[Recorded data]
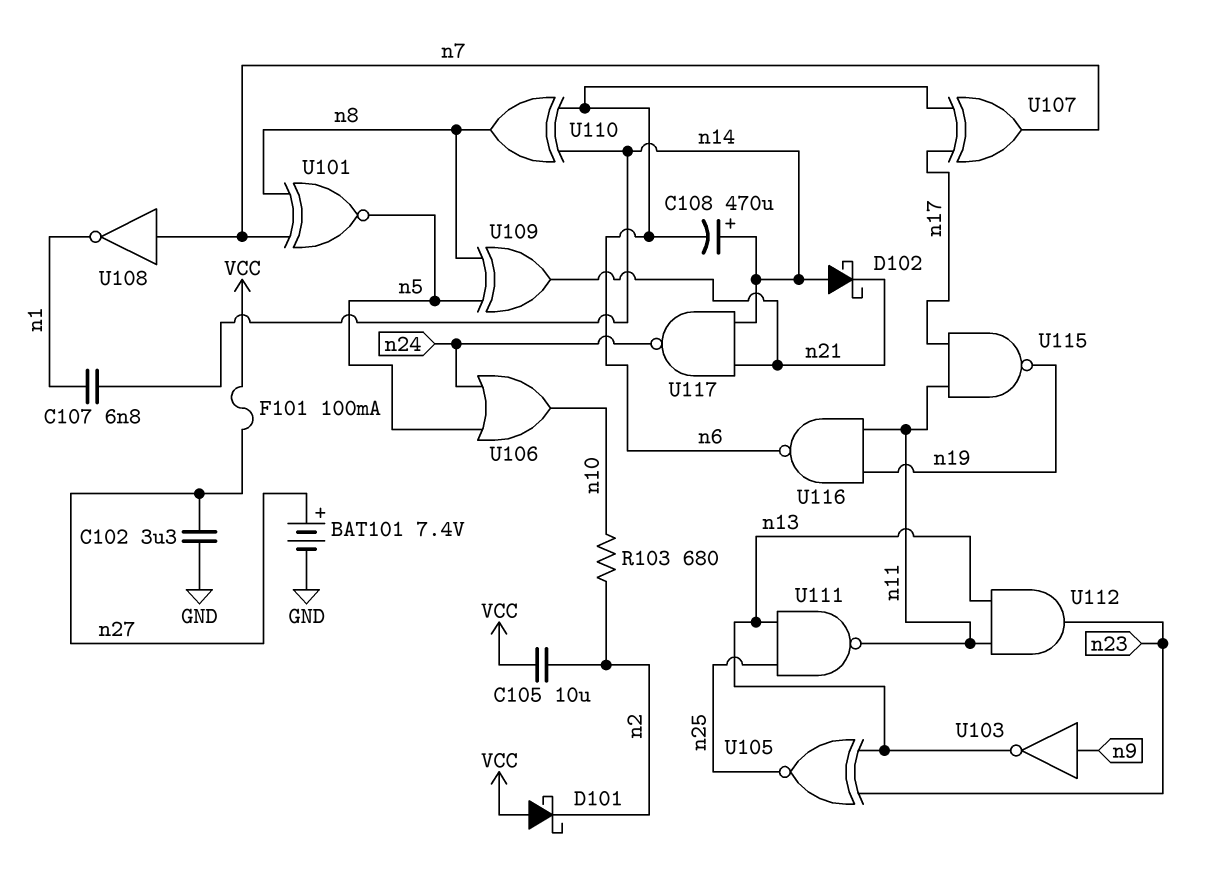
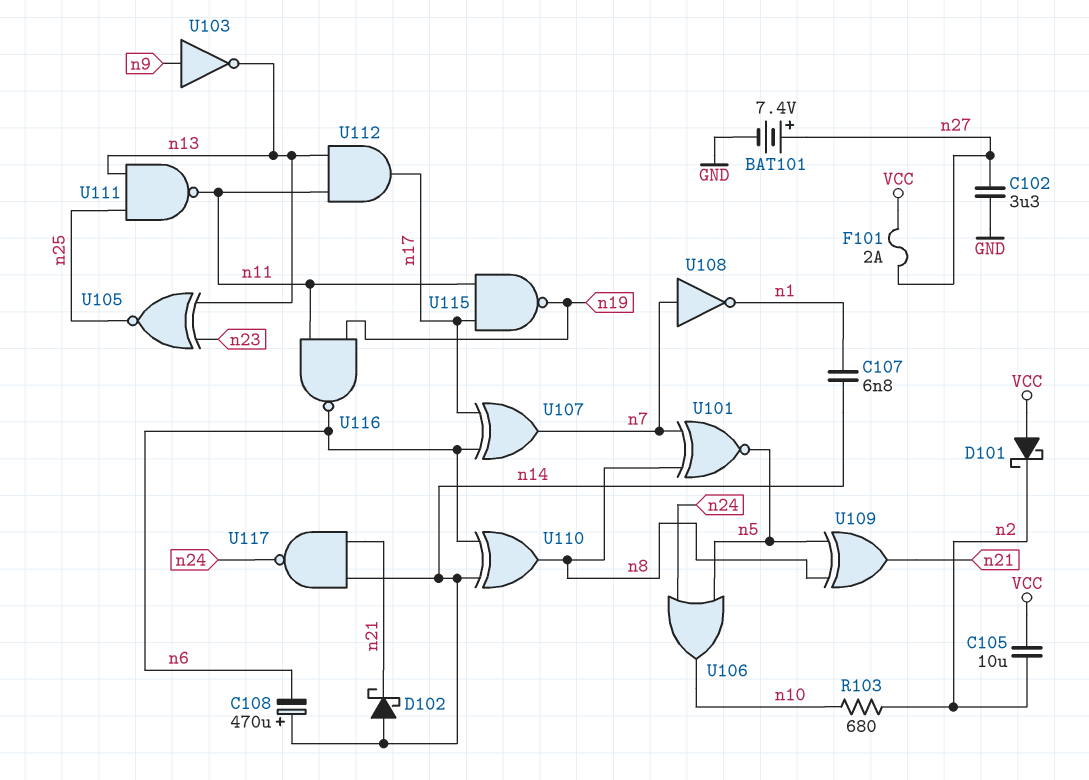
F101: 100mA (VCC, n27) -> 2A (VCC, n27)
U112: AND (in n11, in n13, out n23) -> AND (in n11, in n13, out n17)

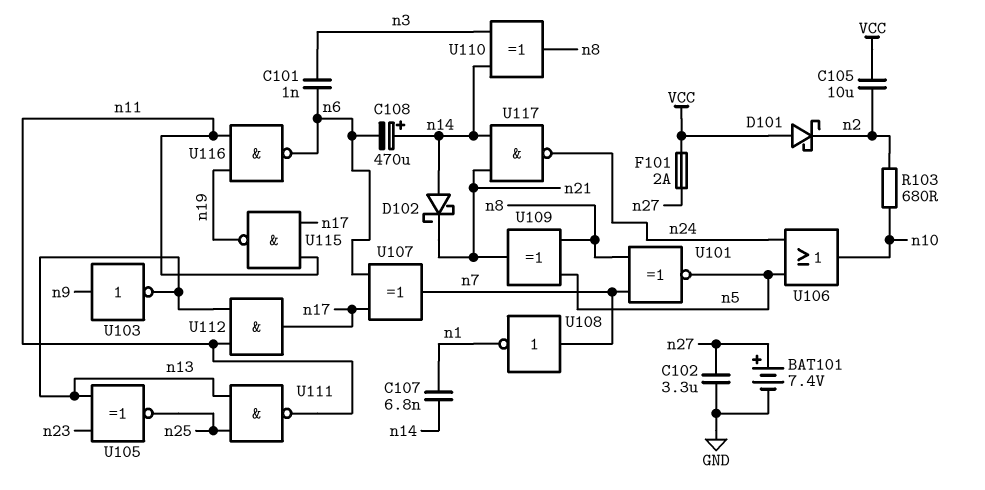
C101: none -> 1nF (n3, n6)
U110: XOR (in n6, in n14, out n8) -> XOR (in n3, in n14, out n8)

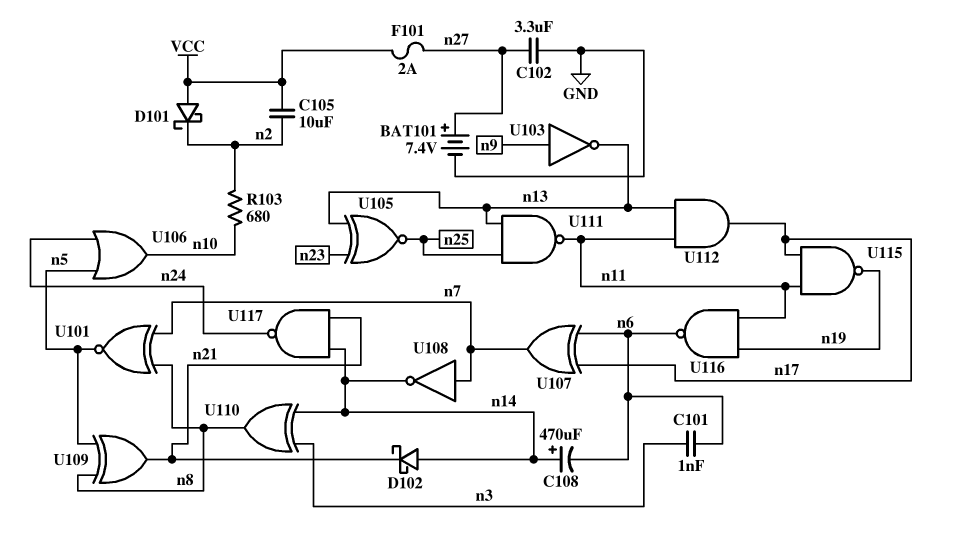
C107: 6.8nF (n1, n14) -> none
U108: NOT (in n7, out n1) -> NOT (in n7, out n14)

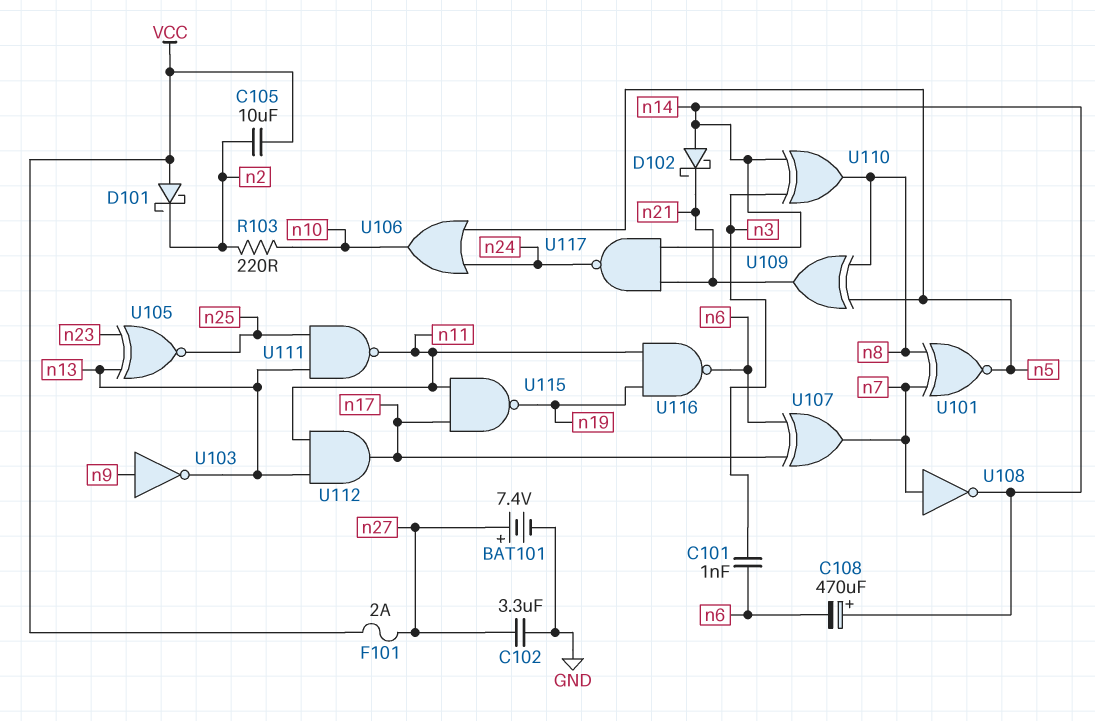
R103: 680 (n2, n10) -> 220 (n2, n10)

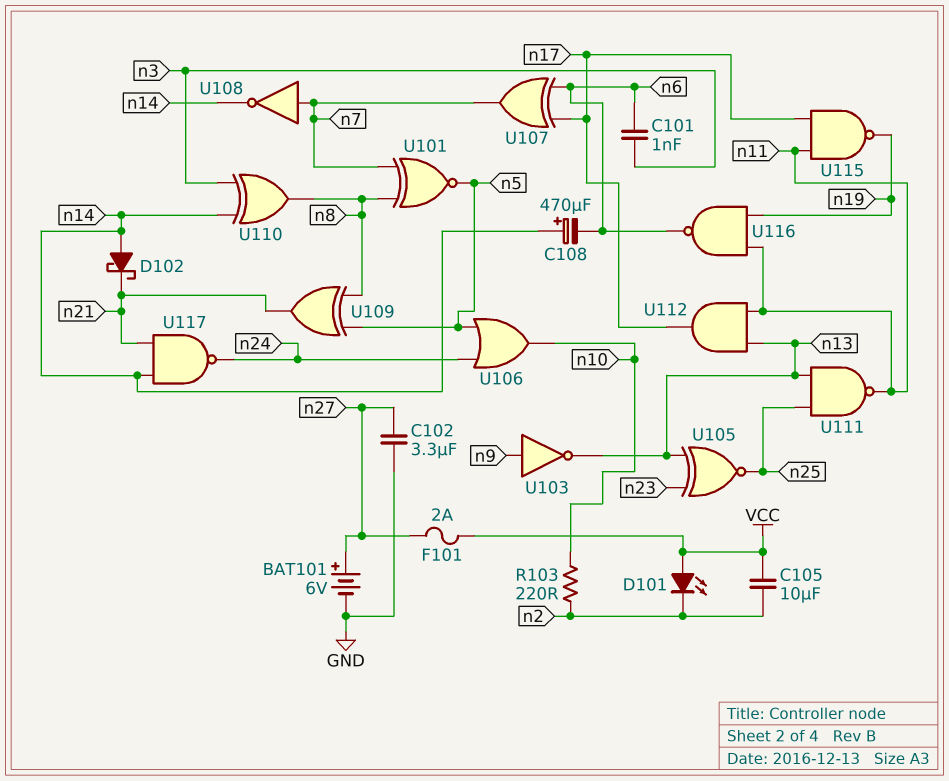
BAT101: 7.4V (plus n27, minus GND) -> 6V (plus n27, minus GND)
D101: schottky (A VCC, K n2) -> LED (A VCC, K n2)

▸ **What you should do**:
All lines after and including the one with "U110: XOR (in", through the end of the entries above, should be output exactly and by themselves. The pictures are to be left out.

▸ **Solution**:
U110: XOR (in n6, in n14, out n8) -> XOR (in n3, in n14, out n8)

C107: 6.8nF (n1, n14) -> none
U108: NOT (in n7, out n1) -> NOT (in n7, out n14)

R103: 680 (n2, n10) -> 220 (n2, n10)

BAT101: 7.4V (plus n27, minus GND) -> 6V (plus n27, minus GND)
D101: schottky (A VCC, K n2) -> LED (A VCC, K n2)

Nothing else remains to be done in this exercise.